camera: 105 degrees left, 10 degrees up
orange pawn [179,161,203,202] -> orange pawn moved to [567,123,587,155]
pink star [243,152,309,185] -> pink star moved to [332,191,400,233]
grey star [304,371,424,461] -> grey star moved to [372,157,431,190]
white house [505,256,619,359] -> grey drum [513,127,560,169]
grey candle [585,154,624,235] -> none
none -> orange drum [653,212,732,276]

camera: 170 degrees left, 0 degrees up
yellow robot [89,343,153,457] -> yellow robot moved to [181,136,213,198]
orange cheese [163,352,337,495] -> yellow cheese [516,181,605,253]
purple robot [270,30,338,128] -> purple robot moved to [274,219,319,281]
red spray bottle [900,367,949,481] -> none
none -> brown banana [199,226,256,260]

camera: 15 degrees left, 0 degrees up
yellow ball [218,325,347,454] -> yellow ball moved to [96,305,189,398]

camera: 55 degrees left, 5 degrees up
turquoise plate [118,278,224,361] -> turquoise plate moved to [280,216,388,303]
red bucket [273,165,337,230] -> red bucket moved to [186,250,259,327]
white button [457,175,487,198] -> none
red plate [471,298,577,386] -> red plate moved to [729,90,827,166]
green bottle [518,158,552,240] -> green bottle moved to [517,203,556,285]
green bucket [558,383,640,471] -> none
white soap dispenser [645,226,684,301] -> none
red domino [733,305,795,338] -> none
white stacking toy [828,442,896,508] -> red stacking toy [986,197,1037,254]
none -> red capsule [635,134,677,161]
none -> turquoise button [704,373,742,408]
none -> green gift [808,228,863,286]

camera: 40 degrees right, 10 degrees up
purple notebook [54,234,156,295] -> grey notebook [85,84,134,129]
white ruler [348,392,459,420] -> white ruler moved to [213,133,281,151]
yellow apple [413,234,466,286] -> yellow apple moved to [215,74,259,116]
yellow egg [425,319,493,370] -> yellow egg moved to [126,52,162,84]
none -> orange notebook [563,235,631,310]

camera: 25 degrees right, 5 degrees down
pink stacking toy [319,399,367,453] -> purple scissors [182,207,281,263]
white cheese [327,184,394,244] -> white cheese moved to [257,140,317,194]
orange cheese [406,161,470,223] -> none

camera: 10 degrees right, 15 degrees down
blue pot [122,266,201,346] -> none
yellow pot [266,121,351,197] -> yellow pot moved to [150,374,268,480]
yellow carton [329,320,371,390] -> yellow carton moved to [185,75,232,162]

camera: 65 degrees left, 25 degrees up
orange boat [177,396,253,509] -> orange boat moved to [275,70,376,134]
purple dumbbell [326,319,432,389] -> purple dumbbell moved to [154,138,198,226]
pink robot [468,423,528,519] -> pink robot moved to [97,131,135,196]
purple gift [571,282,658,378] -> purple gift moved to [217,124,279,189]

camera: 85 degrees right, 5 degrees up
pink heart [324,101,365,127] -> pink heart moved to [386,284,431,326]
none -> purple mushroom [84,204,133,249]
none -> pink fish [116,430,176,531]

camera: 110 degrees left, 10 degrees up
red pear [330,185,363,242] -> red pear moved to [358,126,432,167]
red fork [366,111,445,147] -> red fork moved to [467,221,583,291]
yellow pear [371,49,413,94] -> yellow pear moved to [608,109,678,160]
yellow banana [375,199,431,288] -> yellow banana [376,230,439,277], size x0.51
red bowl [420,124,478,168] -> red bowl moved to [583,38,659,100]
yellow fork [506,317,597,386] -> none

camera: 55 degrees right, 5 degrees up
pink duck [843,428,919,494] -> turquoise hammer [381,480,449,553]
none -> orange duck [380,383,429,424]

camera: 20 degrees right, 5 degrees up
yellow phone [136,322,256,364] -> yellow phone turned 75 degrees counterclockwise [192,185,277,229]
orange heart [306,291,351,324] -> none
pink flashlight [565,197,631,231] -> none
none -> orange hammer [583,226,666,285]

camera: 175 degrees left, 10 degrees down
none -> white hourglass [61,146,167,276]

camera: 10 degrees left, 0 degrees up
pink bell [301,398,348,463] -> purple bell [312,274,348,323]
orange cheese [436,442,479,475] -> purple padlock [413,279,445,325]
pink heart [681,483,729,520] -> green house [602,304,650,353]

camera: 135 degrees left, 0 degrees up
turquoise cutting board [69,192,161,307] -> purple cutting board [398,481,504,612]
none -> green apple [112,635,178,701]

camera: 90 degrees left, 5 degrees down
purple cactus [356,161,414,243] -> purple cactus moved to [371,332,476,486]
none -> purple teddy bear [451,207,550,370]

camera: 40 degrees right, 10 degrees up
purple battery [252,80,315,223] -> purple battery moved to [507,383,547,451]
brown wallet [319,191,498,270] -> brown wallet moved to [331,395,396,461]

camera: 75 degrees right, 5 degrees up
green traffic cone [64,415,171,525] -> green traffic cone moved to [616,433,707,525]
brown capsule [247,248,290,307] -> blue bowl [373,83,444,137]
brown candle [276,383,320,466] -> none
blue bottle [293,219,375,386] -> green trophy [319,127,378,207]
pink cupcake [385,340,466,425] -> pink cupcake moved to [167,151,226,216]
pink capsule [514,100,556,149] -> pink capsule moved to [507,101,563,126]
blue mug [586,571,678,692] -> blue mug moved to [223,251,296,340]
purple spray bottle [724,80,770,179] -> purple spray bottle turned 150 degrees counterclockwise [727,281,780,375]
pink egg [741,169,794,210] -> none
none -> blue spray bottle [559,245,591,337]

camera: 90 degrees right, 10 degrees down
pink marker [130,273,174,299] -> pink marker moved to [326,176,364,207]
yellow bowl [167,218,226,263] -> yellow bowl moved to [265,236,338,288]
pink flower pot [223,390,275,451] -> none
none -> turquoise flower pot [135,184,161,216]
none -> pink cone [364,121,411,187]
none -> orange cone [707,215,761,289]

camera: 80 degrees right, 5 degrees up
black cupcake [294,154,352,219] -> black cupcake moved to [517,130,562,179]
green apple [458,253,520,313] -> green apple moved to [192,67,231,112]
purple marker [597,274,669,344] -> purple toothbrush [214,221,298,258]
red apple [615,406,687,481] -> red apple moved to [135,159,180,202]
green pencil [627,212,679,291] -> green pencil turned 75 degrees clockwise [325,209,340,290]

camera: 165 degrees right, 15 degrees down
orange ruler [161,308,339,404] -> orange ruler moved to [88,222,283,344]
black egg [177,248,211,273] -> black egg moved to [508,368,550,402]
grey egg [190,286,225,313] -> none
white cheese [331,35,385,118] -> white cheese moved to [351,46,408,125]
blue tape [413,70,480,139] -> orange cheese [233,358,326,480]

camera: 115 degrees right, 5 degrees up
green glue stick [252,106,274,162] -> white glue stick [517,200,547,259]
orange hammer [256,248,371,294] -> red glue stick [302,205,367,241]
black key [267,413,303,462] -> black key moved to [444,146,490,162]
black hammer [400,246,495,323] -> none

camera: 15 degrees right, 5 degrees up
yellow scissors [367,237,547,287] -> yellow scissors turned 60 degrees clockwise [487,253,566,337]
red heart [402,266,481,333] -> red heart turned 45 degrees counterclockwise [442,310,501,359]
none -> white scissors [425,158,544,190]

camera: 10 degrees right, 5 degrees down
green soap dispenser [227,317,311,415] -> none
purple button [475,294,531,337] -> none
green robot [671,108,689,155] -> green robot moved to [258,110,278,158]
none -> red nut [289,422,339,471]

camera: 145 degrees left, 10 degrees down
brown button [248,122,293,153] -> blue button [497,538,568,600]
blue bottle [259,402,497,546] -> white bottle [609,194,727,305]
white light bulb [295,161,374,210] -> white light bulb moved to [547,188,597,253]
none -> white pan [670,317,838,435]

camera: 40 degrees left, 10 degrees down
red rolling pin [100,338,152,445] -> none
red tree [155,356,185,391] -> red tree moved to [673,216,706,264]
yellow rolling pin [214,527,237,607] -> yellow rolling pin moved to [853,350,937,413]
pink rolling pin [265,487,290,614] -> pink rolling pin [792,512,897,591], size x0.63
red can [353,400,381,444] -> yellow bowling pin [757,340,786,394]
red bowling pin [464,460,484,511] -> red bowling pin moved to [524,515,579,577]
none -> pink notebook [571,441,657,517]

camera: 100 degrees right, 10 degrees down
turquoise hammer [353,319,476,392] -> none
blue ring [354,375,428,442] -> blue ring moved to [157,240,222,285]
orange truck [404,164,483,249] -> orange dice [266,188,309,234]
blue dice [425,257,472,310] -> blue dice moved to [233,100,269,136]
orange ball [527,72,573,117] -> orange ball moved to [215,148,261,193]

_ _ _ _

◆ **About this task**:
Among the entries above, identify all lines with "counterclockwise" and copy them.

◆ **Finished exercise**:
yellow phone [136,322,256,364] -> yellow phone turned 75 degrees counterclockwise [192,185,277,229]
purple spray bottle [724,80,770,179] -> purple spray bottle turned 150 degrees counterclockwise [727,281,780,375]
red heart [402,266,481,333] -> red heart turned 45 degrees counterclockwise [442,310,501,359]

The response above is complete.